WHAT IS REQUIRED: Reply with one number, the count of lines below that contain the string "orange".

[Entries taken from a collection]

Start of Block

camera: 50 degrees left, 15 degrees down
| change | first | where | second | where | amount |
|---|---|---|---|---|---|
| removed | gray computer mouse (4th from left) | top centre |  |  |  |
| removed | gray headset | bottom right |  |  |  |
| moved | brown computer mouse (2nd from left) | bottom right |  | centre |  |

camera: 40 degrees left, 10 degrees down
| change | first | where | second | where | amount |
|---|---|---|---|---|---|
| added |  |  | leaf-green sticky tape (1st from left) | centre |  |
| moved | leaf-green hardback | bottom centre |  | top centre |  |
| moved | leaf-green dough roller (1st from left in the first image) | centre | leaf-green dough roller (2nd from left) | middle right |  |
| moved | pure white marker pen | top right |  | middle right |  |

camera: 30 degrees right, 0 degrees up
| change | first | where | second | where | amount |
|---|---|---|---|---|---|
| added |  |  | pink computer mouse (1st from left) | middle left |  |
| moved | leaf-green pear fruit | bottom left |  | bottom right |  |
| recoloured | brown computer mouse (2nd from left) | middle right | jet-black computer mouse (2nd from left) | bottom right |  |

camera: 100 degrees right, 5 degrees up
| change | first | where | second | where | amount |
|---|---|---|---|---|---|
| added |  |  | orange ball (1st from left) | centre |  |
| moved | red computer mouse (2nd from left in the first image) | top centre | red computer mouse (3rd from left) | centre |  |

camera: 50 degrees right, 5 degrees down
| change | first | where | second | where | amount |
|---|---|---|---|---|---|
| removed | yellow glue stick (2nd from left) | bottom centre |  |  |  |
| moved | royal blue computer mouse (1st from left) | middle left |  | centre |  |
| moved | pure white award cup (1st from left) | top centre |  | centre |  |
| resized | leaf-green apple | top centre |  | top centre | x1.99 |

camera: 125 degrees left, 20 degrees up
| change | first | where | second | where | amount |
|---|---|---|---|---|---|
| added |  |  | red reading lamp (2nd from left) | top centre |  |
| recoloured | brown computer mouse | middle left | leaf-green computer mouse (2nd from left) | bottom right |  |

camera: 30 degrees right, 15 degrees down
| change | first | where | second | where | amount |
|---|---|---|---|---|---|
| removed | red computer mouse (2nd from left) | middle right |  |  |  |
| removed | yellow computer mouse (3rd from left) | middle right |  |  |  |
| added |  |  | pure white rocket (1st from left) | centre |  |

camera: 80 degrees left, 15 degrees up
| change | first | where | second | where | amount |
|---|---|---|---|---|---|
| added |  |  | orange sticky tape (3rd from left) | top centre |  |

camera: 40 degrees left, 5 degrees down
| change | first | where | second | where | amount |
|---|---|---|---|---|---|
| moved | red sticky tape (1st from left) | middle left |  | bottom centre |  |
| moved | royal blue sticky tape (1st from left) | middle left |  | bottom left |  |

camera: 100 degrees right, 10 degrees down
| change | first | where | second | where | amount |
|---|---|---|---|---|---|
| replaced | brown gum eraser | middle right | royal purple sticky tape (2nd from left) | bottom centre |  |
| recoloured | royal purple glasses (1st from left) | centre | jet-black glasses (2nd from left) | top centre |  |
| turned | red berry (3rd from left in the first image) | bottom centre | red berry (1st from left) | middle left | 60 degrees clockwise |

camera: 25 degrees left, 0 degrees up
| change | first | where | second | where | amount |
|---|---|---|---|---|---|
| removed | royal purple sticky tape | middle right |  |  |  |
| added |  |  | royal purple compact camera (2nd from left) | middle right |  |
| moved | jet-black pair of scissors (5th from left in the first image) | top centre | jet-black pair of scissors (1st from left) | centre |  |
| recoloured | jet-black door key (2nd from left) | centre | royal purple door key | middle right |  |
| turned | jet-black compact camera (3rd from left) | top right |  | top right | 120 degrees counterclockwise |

End of Block

OUTPUT: 2